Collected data
* * *
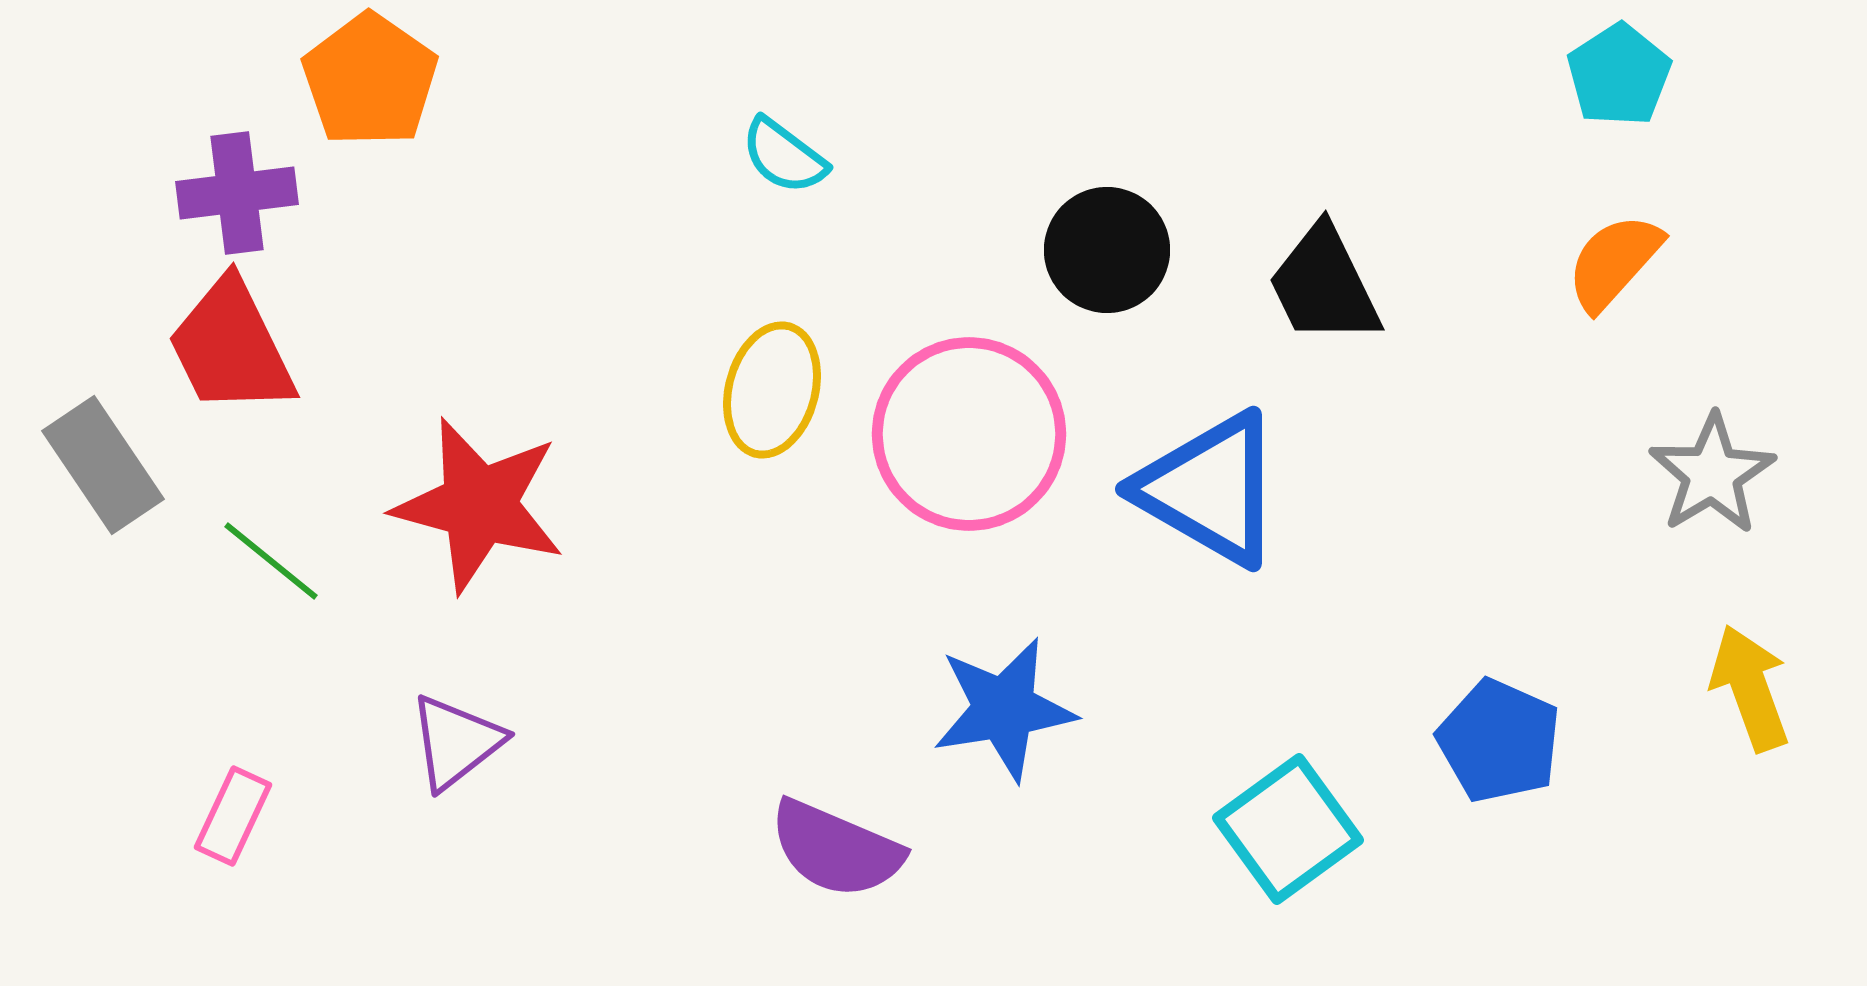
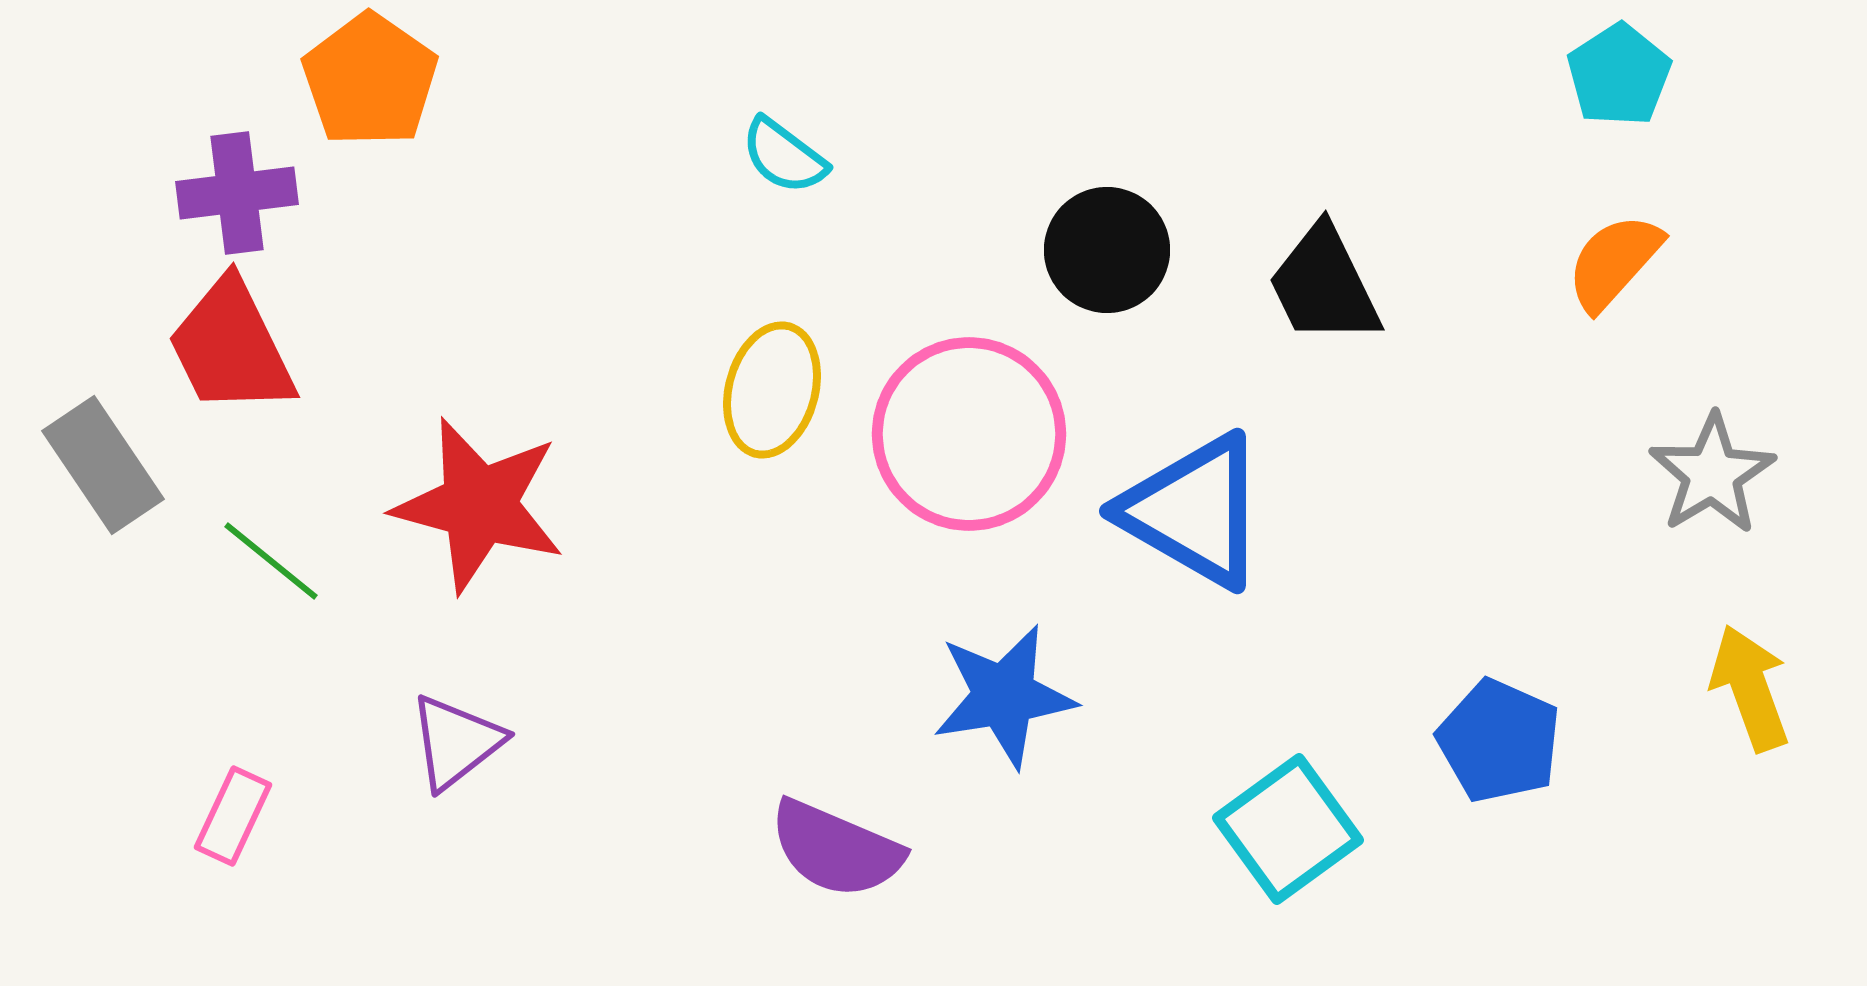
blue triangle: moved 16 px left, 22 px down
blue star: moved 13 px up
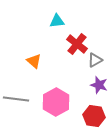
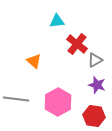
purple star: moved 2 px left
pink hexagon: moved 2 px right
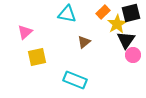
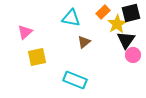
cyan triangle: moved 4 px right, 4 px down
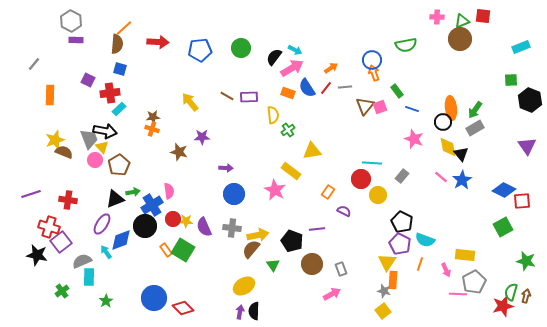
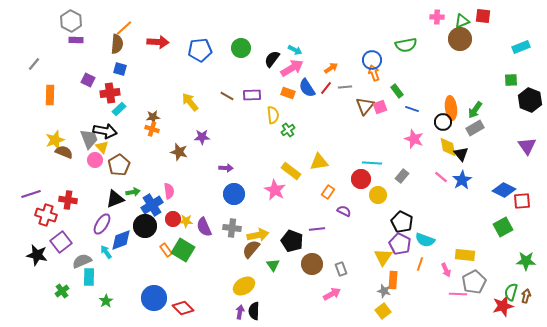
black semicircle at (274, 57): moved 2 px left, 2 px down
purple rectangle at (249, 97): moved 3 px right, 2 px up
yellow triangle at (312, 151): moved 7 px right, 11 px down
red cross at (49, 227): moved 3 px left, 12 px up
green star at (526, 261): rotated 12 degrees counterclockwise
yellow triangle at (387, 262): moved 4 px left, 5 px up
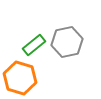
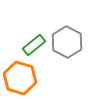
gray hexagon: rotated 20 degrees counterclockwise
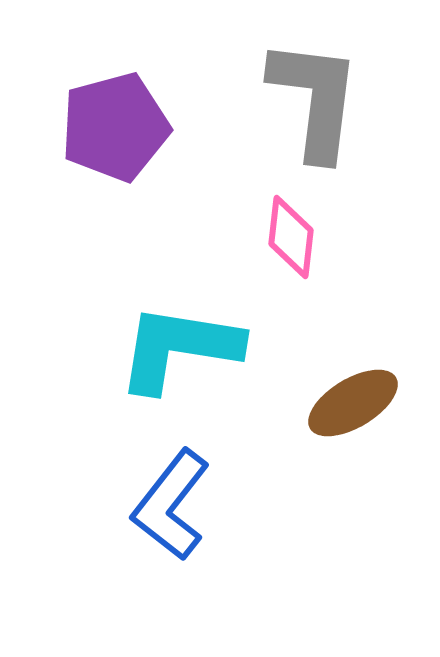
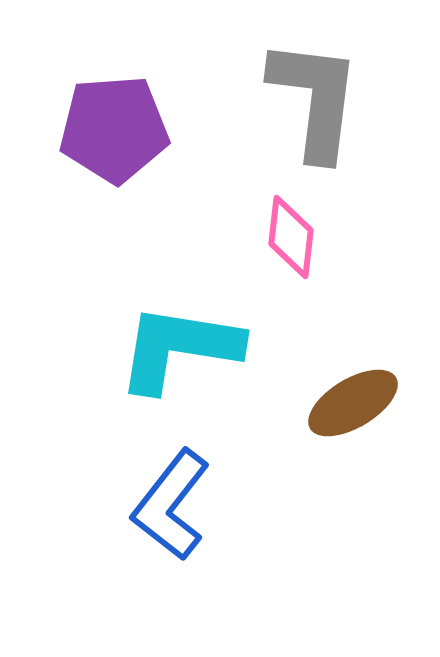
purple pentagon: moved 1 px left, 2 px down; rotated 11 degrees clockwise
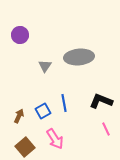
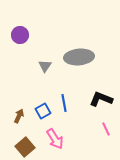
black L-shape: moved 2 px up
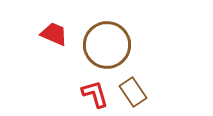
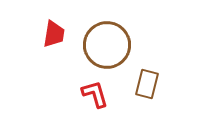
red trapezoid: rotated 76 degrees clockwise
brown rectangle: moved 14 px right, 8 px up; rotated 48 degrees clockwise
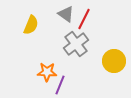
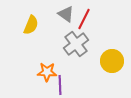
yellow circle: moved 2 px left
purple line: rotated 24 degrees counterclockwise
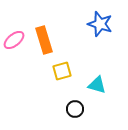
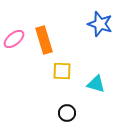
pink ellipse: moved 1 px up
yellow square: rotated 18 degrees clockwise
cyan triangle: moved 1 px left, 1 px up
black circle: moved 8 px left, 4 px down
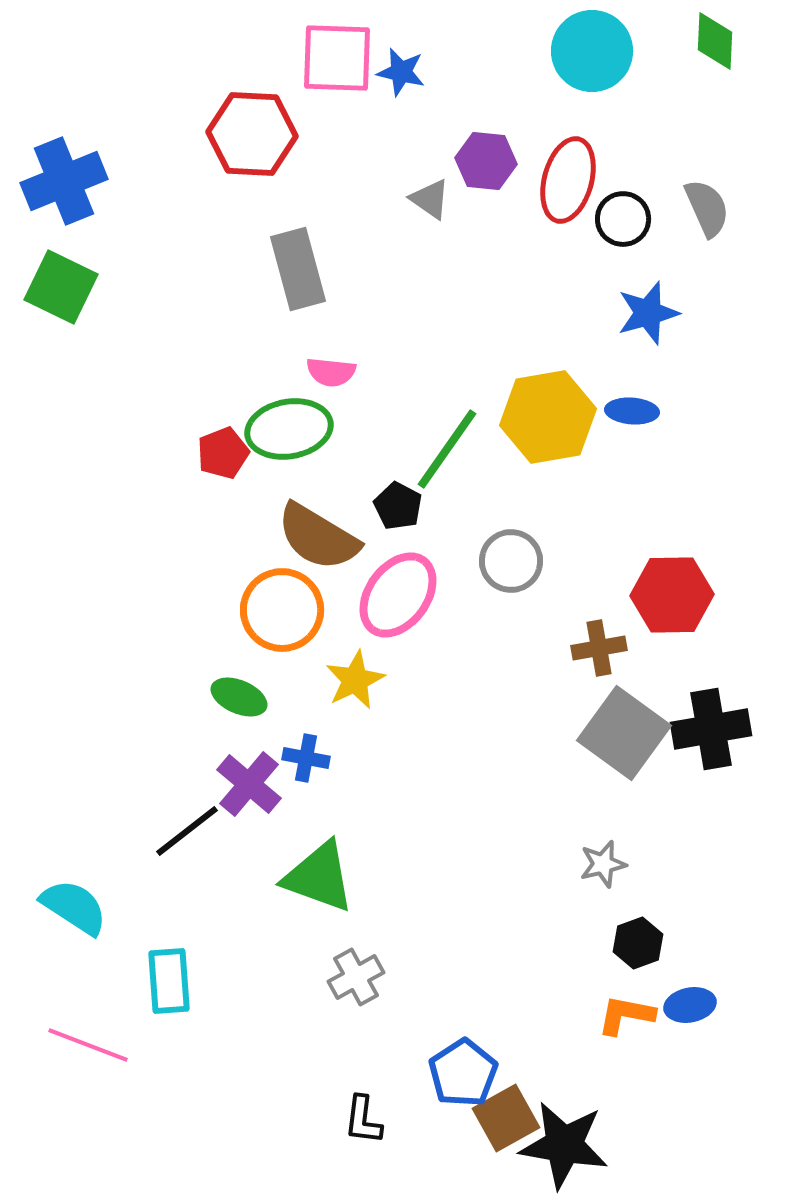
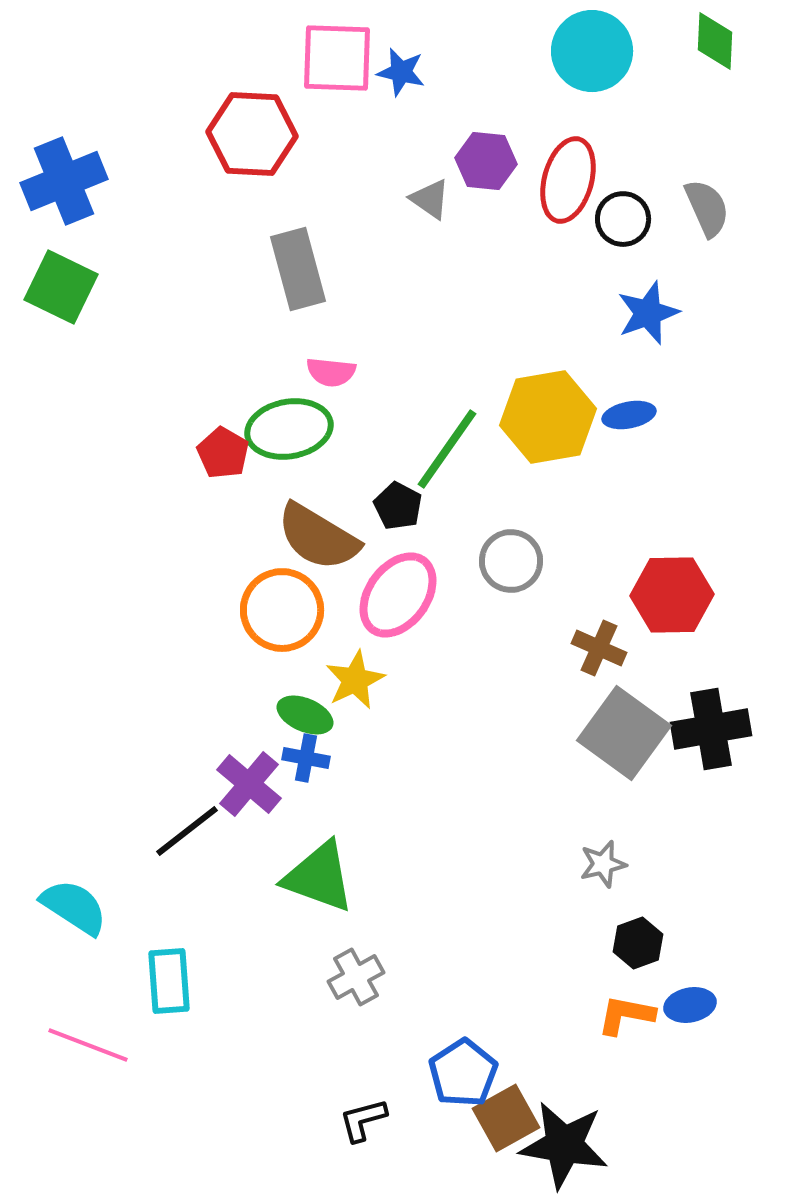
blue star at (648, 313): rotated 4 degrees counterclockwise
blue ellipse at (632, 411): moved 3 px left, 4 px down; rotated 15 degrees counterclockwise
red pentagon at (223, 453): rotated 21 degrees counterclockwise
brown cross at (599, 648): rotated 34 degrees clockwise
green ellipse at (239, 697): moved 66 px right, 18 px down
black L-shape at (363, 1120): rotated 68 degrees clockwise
* * *
■ YOUR GOAL
Take every line above that includes "pentagon" and list it.

■ THE ANSWER
purple pentagon: moved 1 px left, 2 px down; rotated 11 degrees clockwise
red pentagon at (223, 453): rotated 21 degrees counterclockwise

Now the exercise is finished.